▶ Source data:
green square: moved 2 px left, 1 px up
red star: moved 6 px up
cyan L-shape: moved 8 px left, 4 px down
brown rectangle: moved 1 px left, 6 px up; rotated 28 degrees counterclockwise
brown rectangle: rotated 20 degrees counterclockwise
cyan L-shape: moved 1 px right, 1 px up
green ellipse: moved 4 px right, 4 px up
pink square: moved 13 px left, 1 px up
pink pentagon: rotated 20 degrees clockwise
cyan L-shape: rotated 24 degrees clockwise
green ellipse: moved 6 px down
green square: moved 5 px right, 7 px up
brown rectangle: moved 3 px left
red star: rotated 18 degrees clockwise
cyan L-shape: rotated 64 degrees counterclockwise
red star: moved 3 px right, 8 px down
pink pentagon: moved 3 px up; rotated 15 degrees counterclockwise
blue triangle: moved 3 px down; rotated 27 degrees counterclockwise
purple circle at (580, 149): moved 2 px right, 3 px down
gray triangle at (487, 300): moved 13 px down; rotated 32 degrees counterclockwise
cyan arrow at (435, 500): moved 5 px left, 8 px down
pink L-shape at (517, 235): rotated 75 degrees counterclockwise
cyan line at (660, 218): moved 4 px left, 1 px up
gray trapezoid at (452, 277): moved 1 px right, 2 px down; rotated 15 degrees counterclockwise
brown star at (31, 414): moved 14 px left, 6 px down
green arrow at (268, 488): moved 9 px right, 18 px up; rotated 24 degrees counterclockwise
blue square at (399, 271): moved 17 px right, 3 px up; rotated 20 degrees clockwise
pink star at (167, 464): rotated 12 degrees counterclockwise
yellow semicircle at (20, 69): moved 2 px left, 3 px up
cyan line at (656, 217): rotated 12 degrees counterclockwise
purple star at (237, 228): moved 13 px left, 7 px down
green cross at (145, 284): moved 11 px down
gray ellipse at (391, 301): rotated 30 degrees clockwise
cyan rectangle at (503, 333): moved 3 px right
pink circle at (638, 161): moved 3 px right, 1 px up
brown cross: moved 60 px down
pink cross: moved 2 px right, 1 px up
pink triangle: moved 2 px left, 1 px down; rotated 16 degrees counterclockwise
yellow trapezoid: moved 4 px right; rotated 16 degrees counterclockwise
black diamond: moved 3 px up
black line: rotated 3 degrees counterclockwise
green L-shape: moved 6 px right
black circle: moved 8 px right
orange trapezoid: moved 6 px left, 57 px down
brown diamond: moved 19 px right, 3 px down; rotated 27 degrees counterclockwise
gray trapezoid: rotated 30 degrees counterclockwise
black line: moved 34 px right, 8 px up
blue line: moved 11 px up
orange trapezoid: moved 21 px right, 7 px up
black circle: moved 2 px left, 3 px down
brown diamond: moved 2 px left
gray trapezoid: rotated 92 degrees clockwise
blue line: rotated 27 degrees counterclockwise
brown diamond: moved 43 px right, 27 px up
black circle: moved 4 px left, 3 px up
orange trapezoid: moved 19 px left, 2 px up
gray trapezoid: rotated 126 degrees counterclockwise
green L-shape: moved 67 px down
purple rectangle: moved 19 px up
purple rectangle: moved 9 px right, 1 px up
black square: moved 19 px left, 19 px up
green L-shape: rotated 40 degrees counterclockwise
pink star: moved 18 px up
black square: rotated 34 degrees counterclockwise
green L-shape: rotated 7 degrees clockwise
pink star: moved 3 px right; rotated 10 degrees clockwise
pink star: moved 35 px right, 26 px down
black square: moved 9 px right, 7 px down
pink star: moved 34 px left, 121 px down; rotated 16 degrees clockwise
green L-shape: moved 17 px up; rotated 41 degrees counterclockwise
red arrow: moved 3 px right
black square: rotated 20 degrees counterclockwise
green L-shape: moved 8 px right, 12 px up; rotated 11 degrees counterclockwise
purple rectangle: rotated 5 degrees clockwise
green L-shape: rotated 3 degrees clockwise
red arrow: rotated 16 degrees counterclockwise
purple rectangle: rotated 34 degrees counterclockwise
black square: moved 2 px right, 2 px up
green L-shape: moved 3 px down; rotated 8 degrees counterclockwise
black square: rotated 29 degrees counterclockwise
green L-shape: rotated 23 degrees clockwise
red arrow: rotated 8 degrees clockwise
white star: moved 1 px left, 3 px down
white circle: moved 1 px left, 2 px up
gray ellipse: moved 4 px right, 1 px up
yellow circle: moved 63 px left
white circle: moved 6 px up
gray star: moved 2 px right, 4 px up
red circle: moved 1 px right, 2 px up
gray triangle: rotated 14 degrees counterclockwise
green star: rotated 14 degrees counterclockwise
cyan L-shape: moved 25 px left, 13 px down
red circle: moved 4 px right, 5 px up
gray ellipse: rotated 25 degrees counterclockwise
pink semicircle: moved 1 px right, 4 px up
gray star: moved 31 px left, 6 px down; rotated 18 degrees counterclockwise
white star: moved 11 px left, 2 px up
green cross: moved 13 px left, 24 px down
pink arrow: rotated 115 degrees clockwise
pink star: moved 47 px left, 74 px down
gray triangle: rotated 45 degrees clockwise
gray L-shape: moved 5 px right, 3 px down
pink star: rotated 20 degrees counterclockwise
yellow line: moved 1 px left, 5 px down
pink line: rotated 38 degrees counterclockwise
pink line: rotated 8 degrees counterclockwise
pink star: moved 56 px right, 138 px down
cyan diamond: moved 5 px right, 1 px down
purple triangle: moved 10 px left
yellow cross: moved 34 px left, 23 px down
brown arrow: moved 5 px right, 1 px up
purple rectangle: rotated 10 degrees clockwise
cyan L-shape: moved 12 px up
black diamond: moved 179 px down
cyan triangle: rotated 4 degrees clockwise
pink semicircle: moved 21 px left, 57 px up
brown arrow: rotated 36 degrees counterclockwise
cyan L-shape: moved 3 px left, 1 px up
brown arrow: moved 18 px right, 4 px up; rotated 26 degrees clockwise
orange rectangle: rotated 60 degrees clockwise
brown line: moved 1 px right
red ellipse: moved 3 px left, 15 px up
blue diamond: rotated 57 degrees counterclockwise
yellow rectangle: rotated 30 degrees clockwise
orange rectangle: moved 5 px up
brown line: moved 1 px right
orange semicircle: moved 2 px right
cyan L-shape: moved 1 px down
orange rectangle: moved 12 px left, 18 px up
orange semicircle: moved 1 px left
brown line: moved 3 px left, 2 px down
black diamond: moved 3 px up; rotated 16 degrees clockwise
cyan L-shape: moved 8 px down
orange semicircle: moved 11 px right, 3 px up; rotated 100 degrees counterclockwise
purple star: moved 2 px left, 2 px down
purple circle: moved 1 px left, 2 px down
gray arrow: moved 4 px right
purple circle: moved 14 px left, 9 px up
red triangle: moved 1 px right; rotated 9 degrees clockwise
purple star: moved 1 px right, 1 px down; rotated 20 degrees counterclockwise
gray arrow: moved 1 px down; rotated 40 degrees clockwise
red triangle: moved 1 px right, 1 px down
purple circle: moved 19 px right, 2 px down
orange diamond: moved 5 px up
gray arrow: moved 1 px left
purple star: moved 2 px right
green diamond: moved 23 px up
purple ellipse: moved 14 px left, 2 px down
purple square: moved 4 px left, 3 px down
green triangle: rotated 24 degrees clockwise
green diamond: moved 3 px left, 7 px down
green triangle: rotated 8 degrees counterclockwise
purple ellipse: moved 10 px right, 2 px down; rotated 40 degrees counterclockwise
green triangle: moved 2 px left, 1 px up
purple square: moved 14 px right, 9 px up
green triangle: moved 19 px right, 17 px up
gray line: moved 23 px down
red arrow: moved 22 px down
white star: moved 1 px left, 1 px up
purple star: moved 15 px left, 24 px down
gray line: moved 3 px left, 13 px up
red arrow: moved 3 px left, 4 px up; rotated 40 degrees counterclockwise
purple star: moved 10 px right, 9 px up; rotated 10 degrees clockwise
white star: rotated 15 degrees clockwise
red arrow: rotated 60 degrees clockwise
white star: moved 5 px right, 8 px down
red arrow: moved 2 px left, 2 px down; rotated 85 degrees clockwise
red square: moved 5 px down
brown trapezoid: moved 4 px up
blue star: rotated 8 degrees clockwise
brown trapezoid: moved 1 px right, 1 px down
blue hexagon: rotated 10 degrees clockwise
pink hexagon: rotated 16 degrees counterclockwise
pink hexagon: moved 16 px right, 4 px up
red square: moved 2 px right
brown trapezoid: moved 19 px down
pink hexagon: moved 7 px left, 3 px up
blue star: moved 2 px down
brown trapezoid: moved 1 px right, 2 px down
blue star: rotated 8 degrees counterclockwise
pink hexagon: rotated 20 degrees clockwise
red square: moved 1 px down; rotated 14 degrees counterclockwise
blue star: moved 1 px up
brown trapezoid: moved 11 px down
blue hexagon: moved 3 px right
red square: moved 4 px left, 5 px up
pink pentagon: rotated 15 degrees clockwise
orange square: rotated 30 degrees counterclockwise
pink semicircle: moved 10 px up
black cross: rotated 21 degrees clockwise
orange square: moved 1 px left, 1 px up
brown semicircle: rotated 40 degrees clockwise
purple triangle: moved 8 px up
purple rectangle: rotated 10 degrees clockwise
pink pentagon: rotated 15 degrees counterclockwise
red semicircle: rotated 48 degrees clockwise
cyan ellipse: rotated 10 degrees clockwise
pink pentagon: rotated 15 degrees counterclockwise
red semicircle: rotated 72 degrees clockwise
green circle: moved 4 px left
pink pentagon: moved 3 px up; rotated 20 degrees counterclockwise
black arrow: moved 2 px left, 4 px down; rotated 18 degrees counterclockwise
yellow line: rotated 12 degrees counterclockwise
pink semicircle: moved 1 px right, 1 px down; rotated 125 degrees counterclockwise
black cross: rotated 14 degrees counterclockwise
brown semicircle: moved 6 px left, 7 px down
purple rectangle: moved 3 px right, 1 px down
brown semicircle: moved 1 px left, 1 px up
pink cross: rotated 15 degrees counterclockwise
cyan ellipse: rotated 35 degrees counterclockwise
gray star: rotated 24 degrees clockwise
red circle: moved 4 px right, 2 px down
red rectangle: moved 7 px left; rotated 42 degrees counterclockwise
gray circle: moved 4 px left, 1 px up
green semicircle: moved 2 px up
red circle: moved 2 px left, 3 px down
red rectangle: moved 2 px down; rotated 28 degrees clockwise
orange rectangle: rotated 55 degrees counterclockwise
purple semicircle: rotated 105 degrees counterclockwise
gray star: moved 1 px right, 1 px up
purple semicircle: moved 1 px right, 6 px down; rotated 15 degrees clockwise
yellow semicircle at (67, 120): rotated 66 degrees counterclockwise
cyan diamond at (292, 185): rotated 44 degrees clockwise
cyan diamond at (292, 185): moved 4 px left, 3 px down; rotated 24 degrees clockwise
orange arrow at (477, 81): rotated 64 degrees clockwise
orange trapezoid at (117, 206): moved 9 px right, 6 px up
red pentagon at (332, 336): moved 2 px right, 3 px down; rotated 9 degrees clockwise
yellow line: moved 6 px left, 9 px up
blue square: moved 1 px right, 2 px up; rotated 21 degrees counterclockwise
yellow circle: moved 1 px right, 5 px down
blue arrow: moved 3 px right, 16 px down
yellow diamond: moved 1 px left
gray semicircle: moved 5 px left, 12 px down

▶ Required work: Reproduce verbatim every line of the material above, from its first line through the line containing "cyan L-shape: rotated 24 degrees clockwise", inclusive.

▶ Answer for the task:
green square: moved 2 px left, 1 px up
red star: moved 6 px up
cyan L-shape: moved 8 px left, 4 px down
brown rectangle: moved 1 px left, 6 px up; rotated 28 degrees counterclockwise
brown rectangle: rotated 20 degrees counterclockwise
cyan L-shape: moved 1 px right, 1 px up
green ellipse: moved 4 px right, 4 px up
pink square: moved 13 px left, 1 px up
pink pentagon: rotated 20 degrees clockwise
cyan L-shape: rotated 24 degrees clockwise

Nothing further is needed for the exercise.